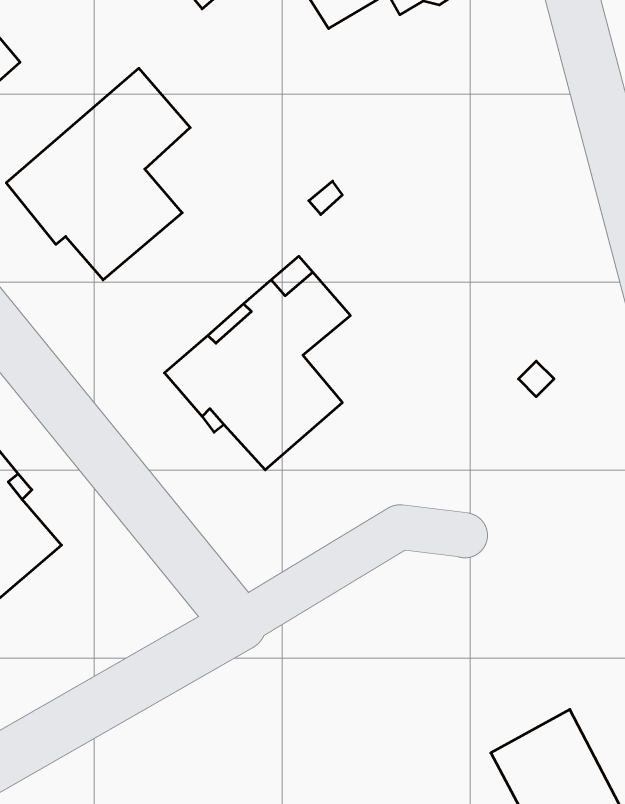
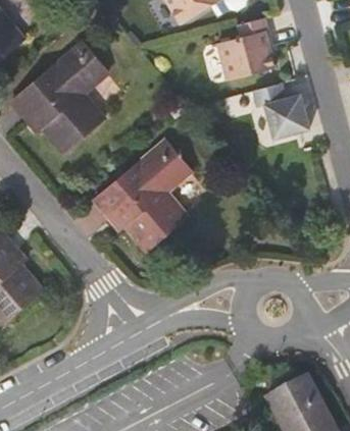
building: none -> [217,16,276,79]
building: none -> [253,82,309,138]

--

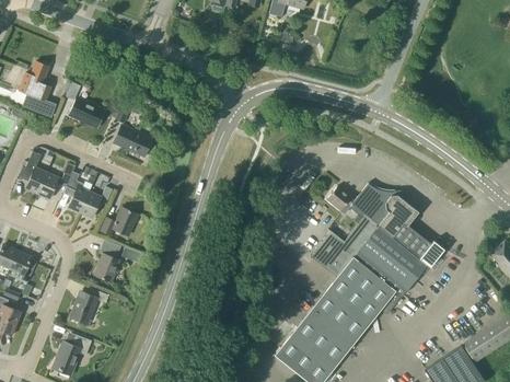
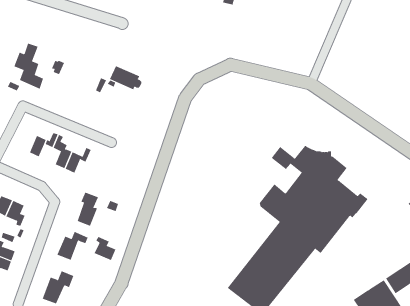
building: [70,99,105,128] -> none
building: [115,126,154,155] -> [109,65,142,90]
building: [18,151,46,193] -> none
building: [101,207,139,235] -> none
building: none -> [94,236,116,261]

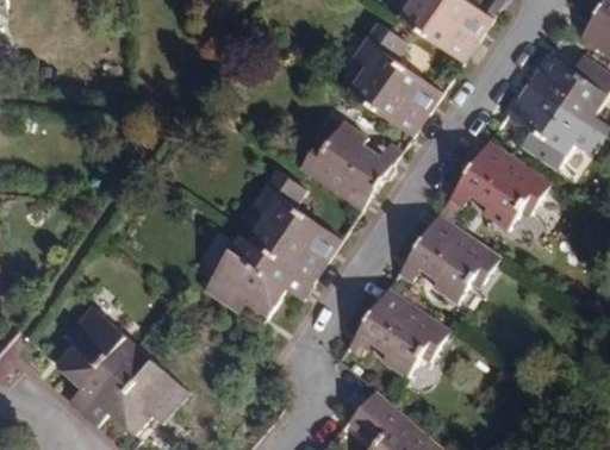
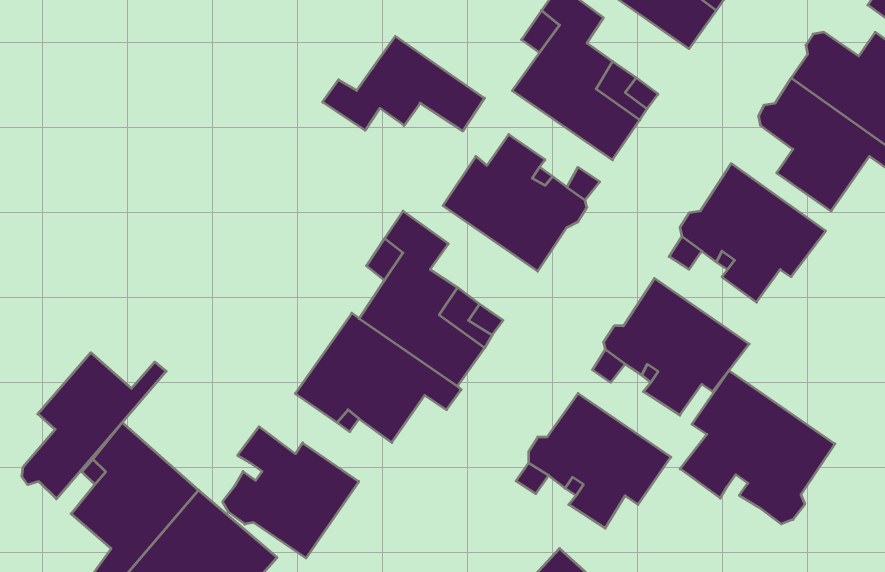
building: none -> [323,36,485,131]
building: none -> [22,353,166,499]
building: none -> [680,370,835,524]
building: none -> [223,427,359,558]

PROBLEM DETAILS >>
If a line in the material above contains "none", show that line.

SOLVED PROBLEM >>
building: none -> [217,16,276,79]
building: none -> [253,82,309,138]
building: [70,99,105,128] -> none
building: [18,151,46,193] -> none
building: [101,207,139,235] -> none
building: none -> [94,236,116,261]
building: none -> [323,36,485,131]
building: none -> [22,353,166,499]
building: none -> [680,370,835,524]
building: none -> [223,427,359,558]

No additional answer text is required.